:: Source material ::
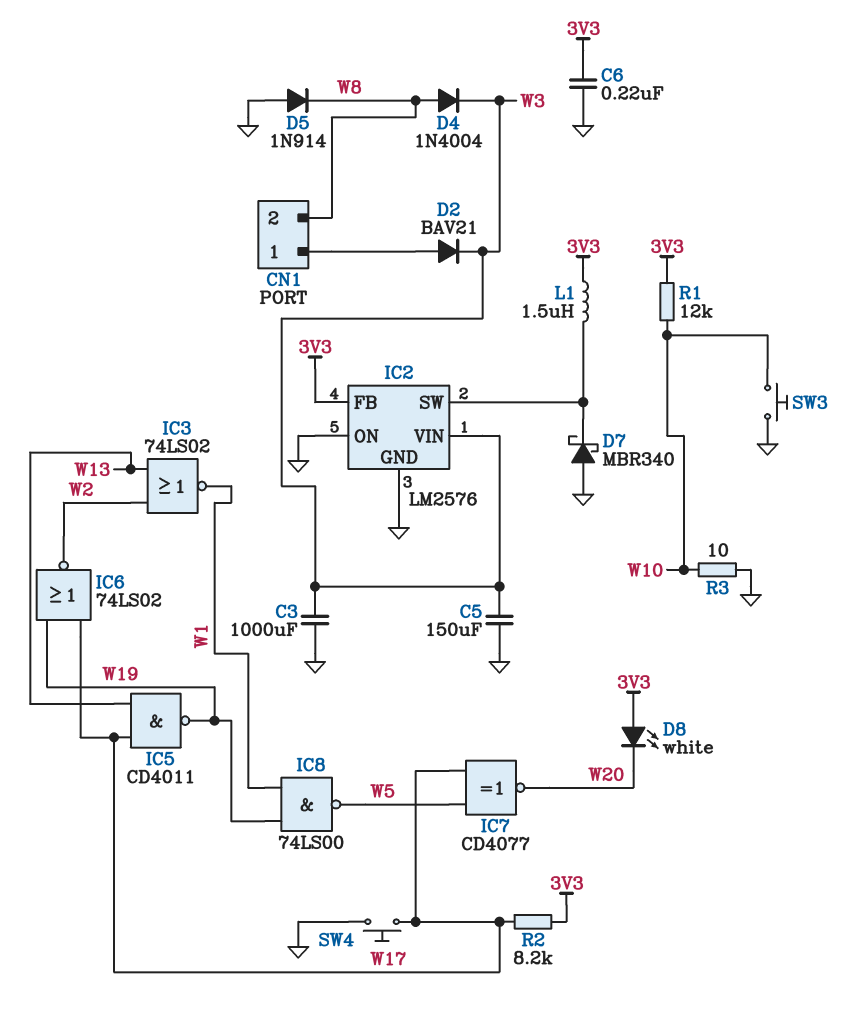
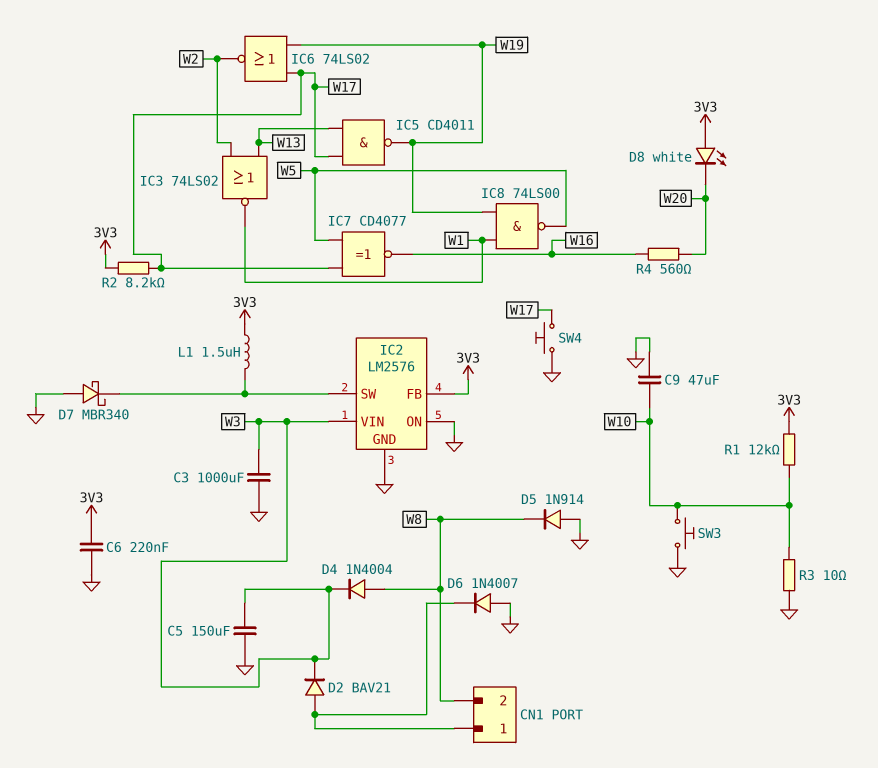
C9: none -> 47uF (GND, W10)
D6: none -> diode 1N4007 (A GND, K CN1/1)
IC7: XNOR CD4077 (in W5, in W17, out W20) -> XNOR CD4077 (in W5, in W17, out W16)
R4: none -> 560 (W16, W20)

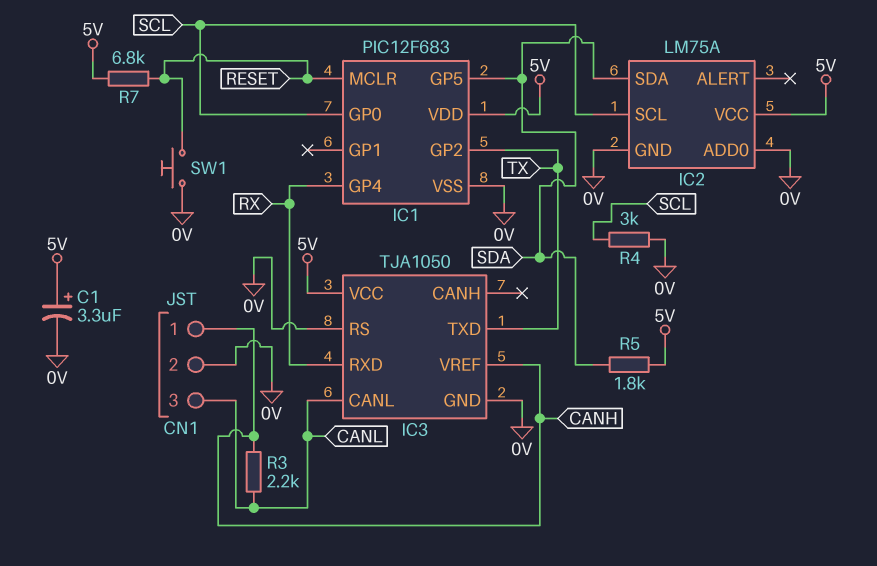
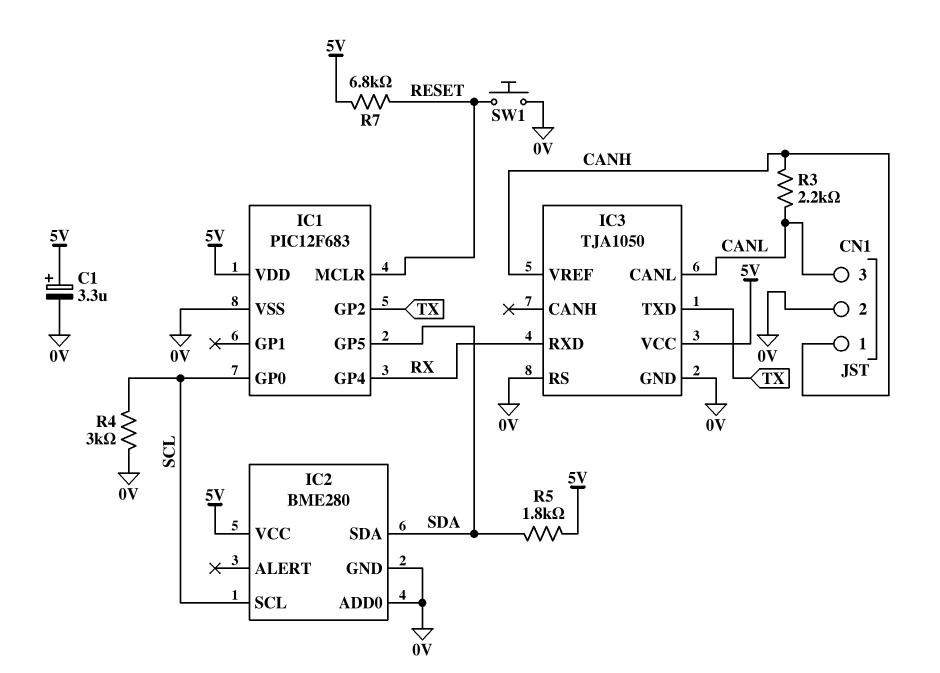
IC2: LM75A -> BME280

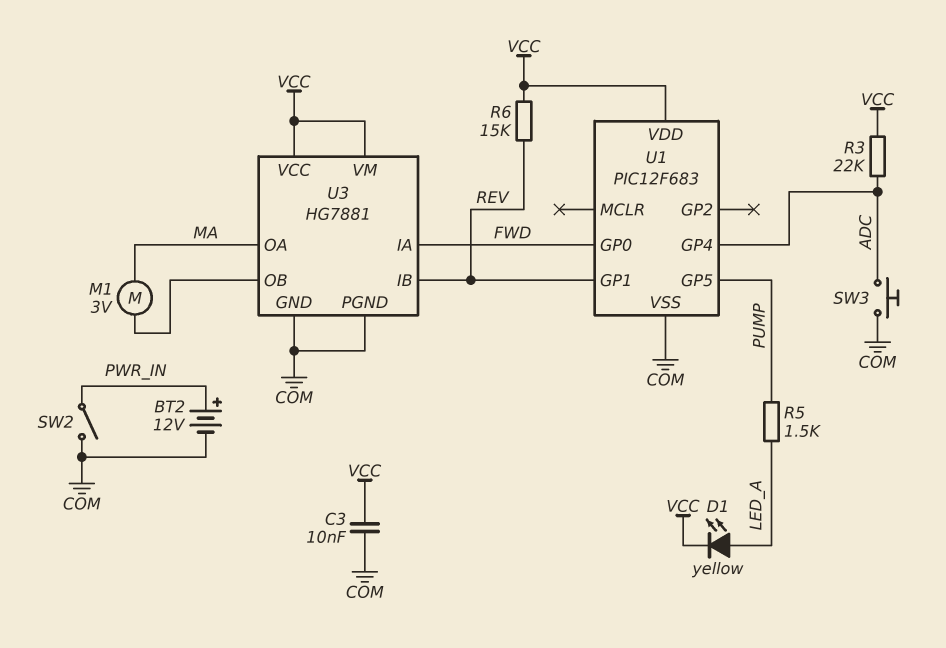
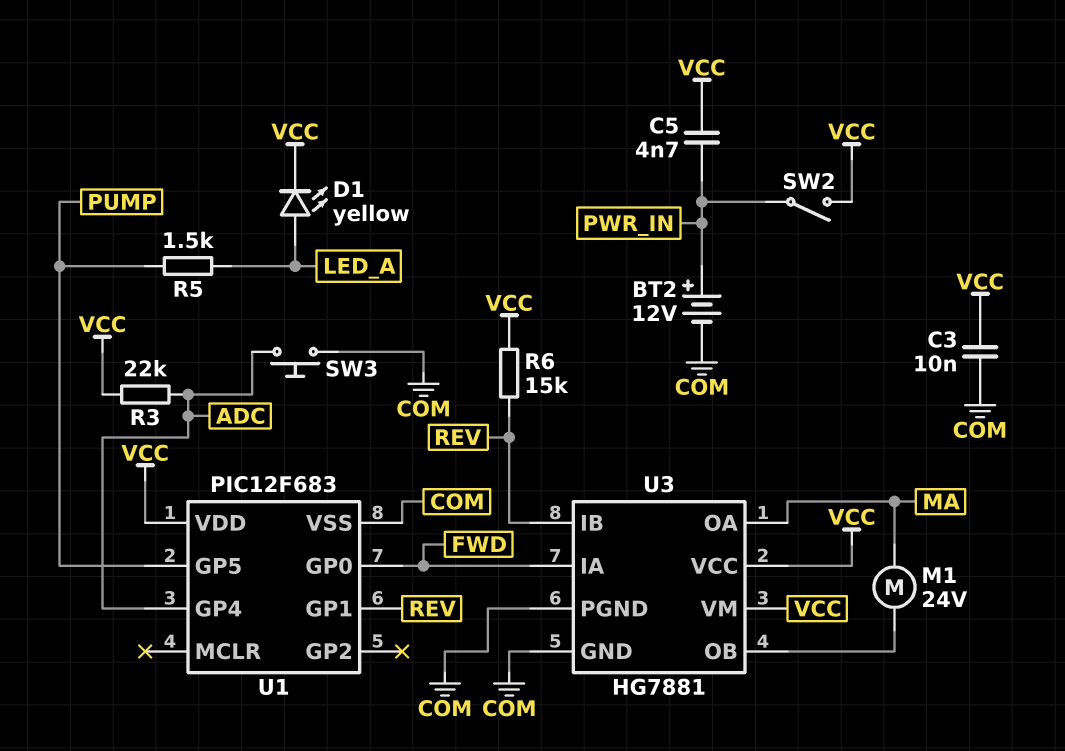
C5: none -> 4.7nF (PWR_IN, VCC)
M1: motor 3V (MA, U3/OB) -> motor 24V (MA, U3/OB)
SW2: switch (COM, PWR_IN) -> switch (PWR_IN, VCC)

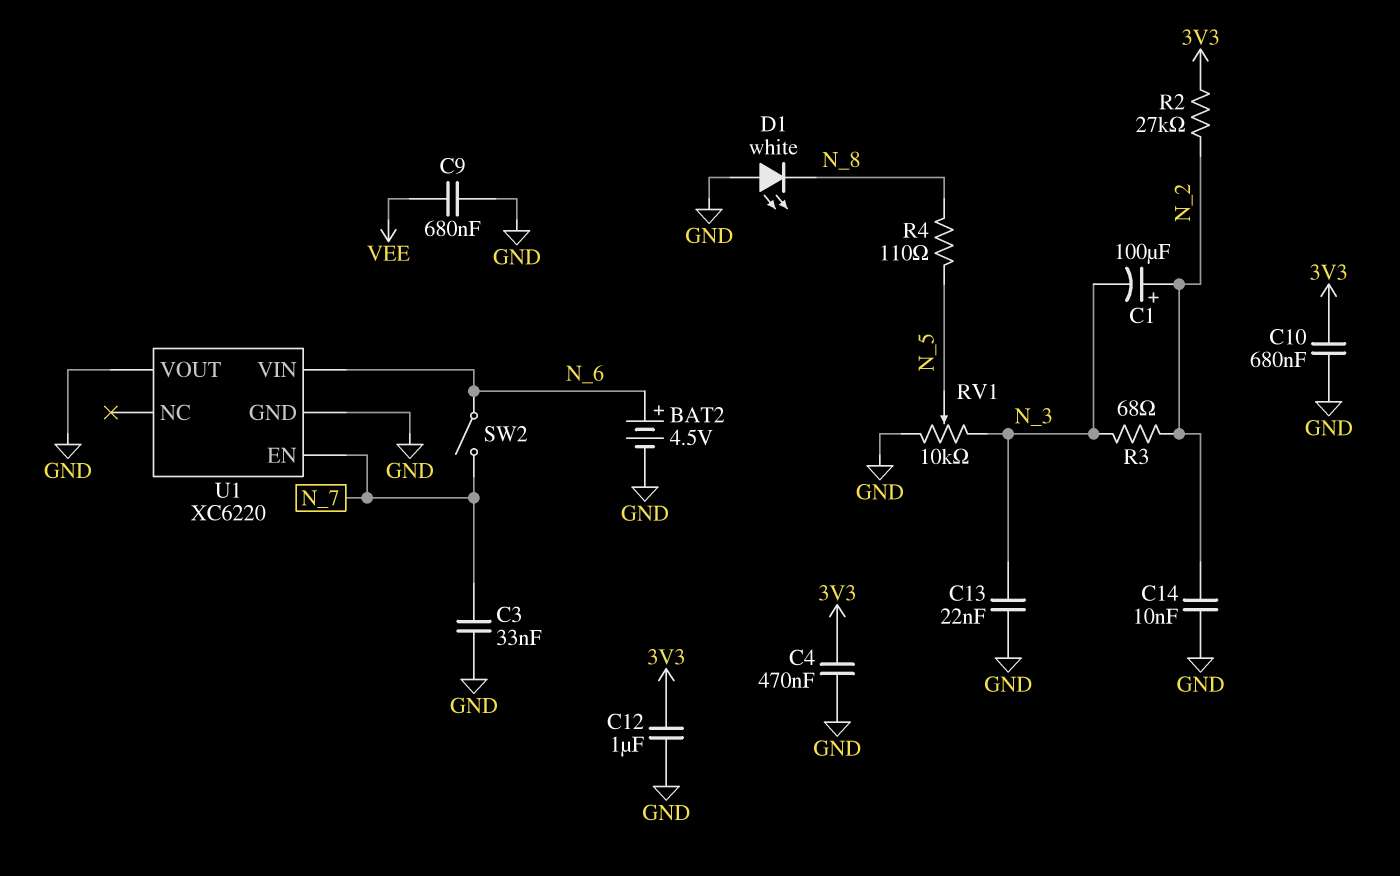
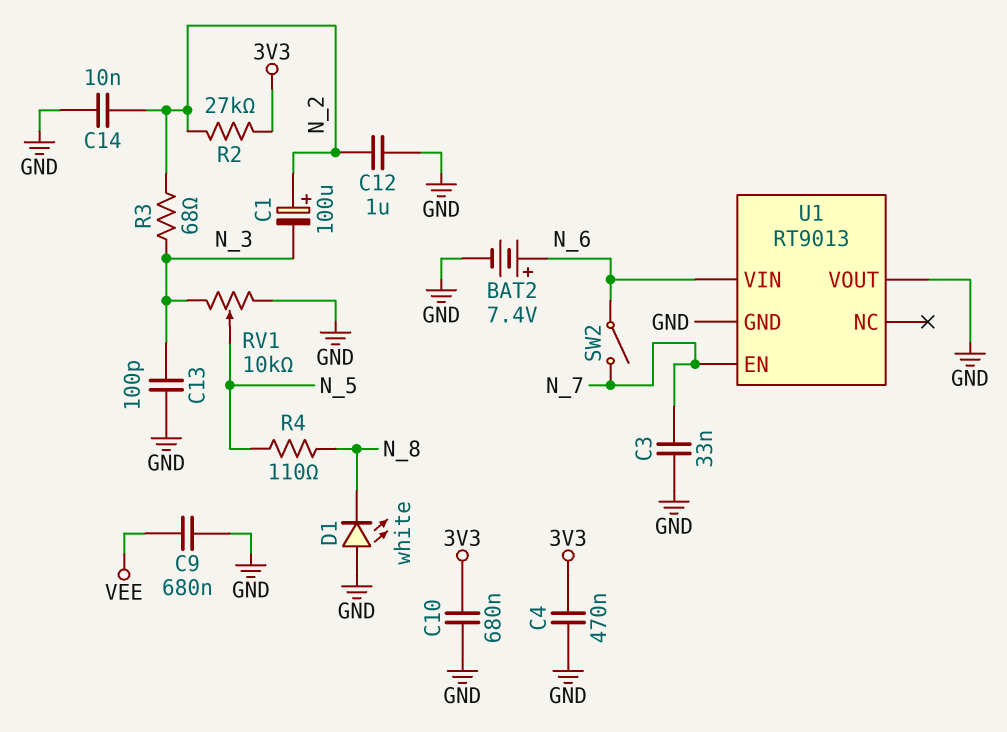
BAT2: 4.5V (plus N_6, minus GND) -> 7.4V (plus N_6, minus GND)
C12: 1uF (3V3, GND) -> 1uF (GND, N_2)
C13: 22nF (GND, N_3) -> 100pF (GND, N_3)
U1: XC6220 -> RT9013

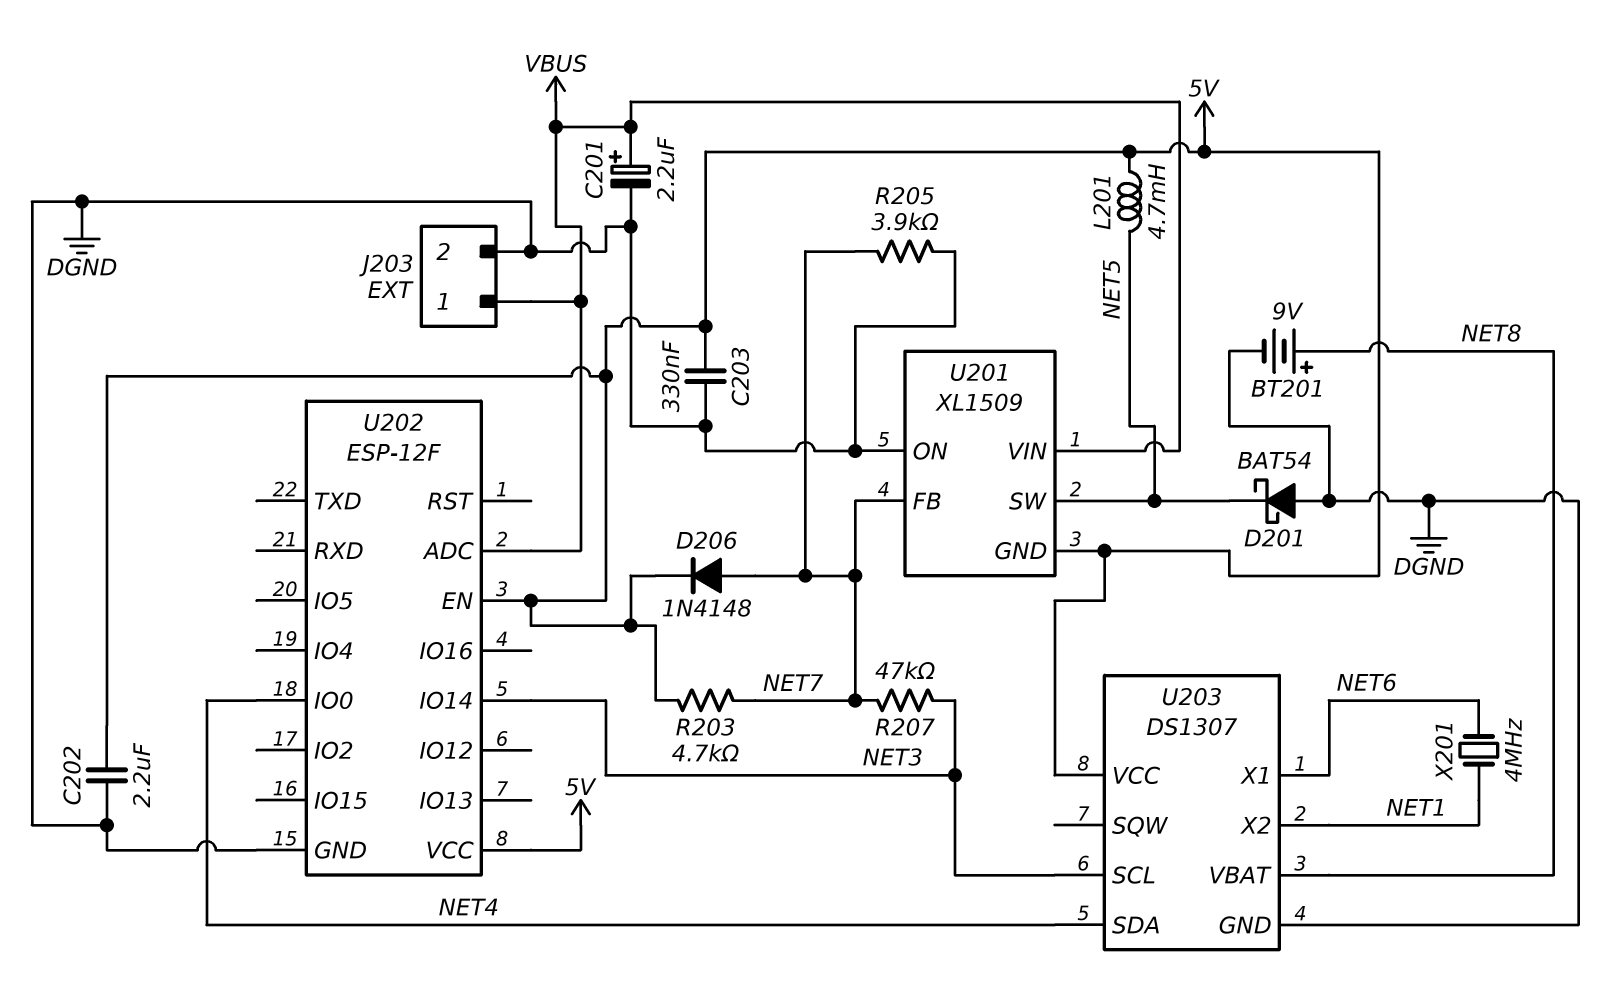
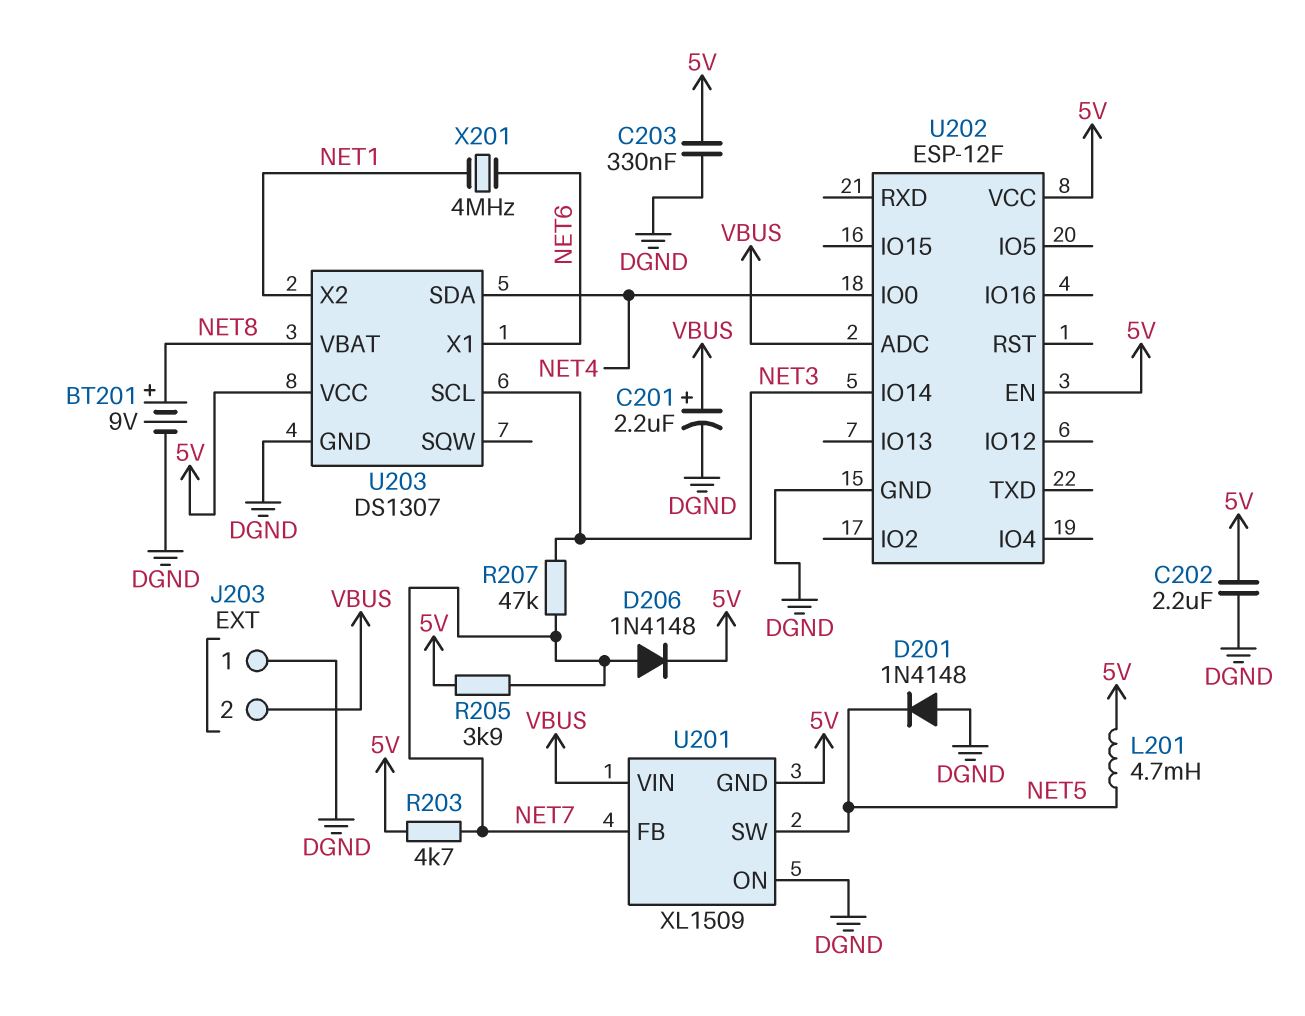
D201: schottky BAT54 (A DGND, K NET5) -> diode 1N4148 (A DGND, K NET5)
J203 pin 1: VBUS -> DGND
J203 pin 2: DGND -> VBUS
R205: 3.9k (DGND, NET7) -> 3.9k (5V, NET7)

:: Problem ::
In the copy, include no pictures; transcribe every record above verbatim.

:: Task solution ::
C9: none -> 47uF (GND, W10)
D6: none -> diode 1N4007 (A GND, K CN1/1)
IC7: XNOR CD4077 (in W5, in W17, out W20) -> XNOR CD4077 (in W5, in W17, out W16)
R4: none -> 560 (W16, W20)

IC2: LM75A -> BME280

C5: none -> 4.7nF (PWR_IN, VCC)
M1: motor 3V (MA, U3/OB) -> motor 24V (MA, U3/OB)
SW2: switch (COM, PWR_IN) -> switch (PWR_IN, VCC)

BAT2: 4.5V (plus N_6, minus GND) -> 7.4V (plus N_6, minus GND)
C12: 1uF (3V3, GND) -> 1uF (GND, N_2)
C13: 22nF (GND, N_3) -> 100pF (GND, N_3)
U1: XC6220 -> RT9013

D201: schottky BAT54 (A DGND, K NET5) -> diode 1N4148 (A DGND, K NET5)
J203 pin 1: VBUS -> DGND
J203 pin 2: DGND -> VBUS
R205: 3.9k (DGND, NET7) -> 3.9k (5V, NET7)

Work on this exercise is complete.